§ WORK TO BE COMPLETED: Below is a block of records. Copy every line in it that contains the word "telefon".

SOURCE DATA Block Start

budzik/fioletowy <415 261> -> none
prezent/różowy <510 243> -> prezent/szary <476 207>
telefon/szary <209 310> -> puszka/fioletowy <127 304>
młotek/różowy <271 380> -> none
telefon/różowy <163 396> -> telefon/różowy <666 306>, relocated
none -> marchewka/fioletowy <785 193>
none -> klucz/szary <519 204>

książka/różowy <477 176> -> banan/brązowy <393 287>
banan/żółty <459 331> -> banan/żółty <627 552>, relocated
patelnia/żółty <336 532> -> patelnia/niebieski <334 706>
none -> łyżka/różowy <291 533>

SOURCE DATA Block End
SOURCE DATA Block Start

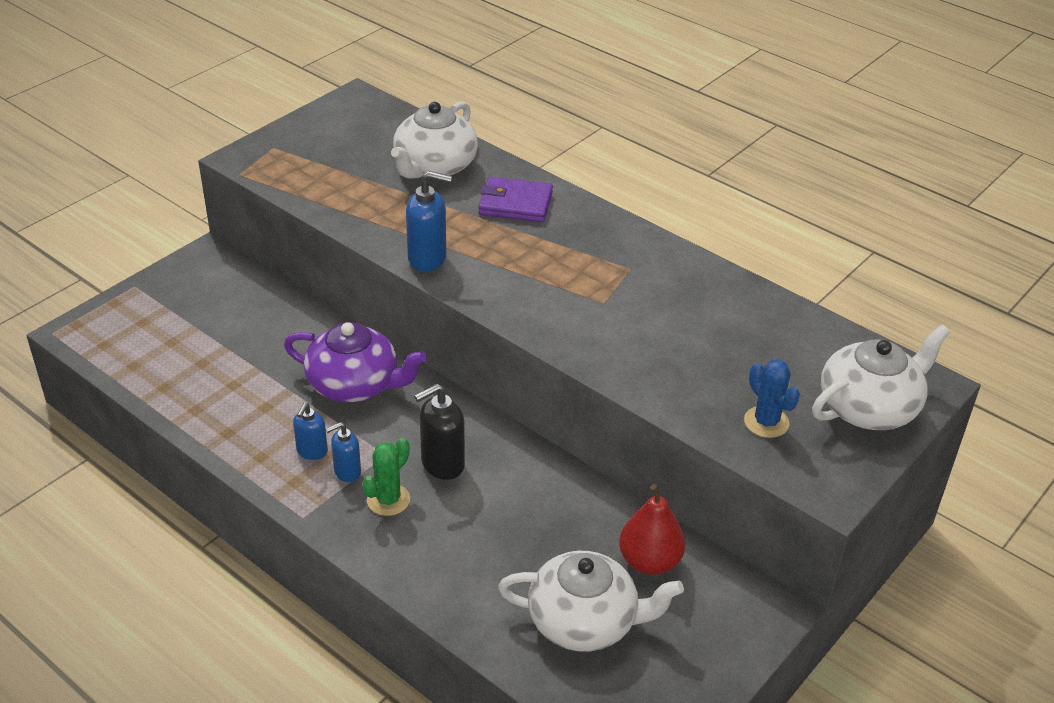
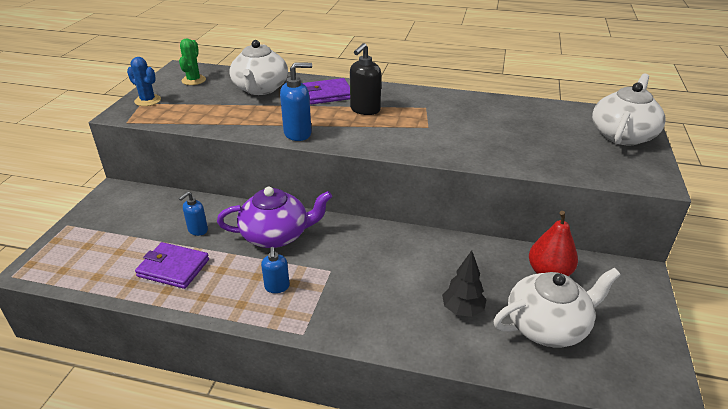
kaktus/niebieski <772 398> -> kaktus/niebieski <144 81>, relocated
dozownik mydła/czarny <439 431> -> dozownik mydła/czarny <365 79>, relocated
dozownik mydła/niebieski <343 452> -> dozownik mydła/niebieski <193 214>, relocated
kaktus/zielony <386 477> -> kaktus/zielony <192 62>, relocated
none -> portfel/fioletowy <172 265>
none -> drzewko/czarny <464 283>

SOURCE DATA Block End

§ WRITTEN SOLUTION:
telefon/szary <209 310> -> puszka/fioletowy <127 304>
telefon/różowy <163 396> -> telefon/różowy <666 306>, relocated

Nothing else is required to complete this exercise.